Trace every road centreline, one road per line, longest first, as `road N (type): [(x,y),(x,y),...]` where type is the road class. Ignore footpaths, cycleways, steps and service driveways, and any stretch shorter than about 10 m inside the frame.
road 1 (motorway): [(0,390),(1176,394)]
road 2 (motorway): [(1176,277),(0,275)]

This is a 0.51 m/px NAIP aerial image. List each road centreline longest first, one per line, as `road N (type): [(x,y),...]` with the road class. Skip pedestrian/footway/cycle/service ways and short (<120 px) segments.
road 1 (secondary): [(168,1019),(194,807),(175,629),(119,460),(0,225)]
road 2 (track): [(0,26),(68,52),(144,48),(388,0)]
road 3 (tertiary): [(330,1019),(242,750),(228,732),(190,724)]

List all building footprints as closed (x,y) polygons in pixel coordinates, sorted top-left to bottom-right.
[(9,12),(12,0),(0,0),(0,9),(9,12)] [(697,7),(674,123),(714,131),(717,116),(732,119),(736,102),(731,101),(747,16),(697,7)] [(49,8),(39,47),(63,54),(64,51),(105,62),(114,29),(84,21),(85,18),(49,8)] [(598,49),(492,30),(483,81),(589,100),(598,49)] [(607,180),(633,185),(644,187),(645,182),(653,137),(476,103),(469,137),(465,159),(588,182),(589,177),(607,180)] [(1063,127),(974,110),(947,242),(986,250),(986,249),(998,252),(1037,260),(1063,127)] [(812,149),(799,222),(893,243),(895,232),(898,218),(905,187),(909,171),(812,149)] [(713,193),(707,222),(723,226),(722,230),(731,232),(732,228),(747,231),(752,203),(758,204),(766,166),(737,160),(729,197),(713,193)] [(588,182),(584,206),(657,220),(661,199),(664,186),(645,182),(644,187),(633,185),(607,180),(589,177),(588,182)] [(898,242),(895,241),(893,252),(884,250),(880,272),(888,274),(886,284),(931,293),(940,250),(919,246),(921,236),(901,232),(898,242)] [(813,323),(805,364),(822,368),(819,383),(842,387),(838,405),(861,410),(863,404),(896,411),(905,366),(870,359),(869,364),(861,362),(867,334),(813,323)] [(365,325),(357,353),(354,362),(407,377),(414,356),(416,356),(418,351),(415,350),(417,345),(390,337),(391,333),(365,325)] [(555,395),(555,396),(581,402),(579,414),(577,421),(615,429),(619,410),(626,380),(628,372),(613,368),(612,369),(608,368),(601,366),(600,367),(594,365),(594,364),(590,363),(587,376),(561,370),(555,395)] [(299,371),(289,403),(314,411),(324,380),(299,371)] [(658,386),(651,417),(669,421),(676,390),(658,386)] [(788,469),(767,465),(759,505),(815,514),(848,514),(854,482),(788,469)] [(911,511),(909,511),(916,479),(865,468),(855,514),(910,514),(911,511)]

===============

### Problem to solve
Write the whole listing out again, exactly as it appears above.

### Solution to this problem
Trace every road centreline, one road per line, longest first, as `road N (type): [(x,y),(x,y),...]` where type is the road class. Ignore footpaths, cycleways, steps and service driveways, and any stretch shorter than about 10 m inside the frame.
road 1 (motorway): [(0,390),(1176,394)]
road 2 (motorway): [(1176,277),(0,275)]

This is a 0.51 m/px NAIP aerial image. List each road centreline longest first, one per line, as `road N (type): [(x,y),...]` with the road class. Skip pedestrian/footway/cycle/service ways and short (<120 px) segments.
road 1 (secondary): [(168,1019),(194,807),(175,629),(119,460),(0,225)]
road 2 (track): [(0,26),(68,52),(144,48),(388,0)]
road 3 (tertiary): [(330,1019),(242,750),(228,732),(190,724)]

List all building footprints as closed (x,y) polygons in pixel coordinates, sorted top-left to bottom-right.
[(9,12),(12,0),(0,0),(0,9),(9,12)] [(697,7),(674,123),(714,131),(717,116),(732,119),(736,102),(731,101),(747,16),(697,7)] [(49,8),(39,47),(63,54),(64,51),(105,62),(114,29),(84,21),(85,18),(49,8)] [(598,49),(492,30),(483,81),(589,100),(598,49)] [(607,180),(633,185),(644,187),(645,182),(653,137),(476,103),(469,137),(465,159),(588,182),(589,177),(607,180)] [(1063,127),(974,110),(947,242),(986,250),(986,249),(998,252),(1037,260),(1063,127)] [(812,149),(799,222),(893,243),(895,232),(898,218),(905,187),(909,171),(812,149)] [(713,193),(707,222),(723,226),(722,230),(731,232),(732,228),(747,231),(752,203),(758,204),(766,166),(737,160),(729,197),(713,193)] [(588,182),(584,206),(657,220),(661,199),(664,186),(645,182),(644,187),(633,185),(607,180),(589,177),(588,182)] [(898,242),(895,241),(893,252),(884,250),(880,272),(888,274),(886,284),(931,293),(940,250),(919,246),(921,236),(901,232),(898,242)] [(813,323),(805,364),(822,368),(819,383),(842,387),(838,405),(861,410),(863,404),(896,411),(905,366),(870,359),(869,364),(861,362),(867,334),(813,323)] [(365,325),(357,353),(354,362),(407,377),(414,356),(416,356),(418,351),(415,350),(417,345),(390,337),(391,333),(365,325)] [(555,395),(555,396),(581,402),(579,414),(577,421),(615,429),(619,410),(626,380),(628,372),(613,368),(612,369),(608,368),(601,366),(600,367),(594,365),(594,364),(590,363),(587,376),(561,370),(555,395)] [(299,371),(289,403),(314,411),(324,380),(299,371)] [(658,386),(651,417),(669,421),(676,390),(658,386)] [(788,469),(767,465),(759,505),(815,514),(848,514),(854,482),(788,469)] [(911,511),(909,511),(916,479),(865,468),(855,514),(910,514),(911,511)]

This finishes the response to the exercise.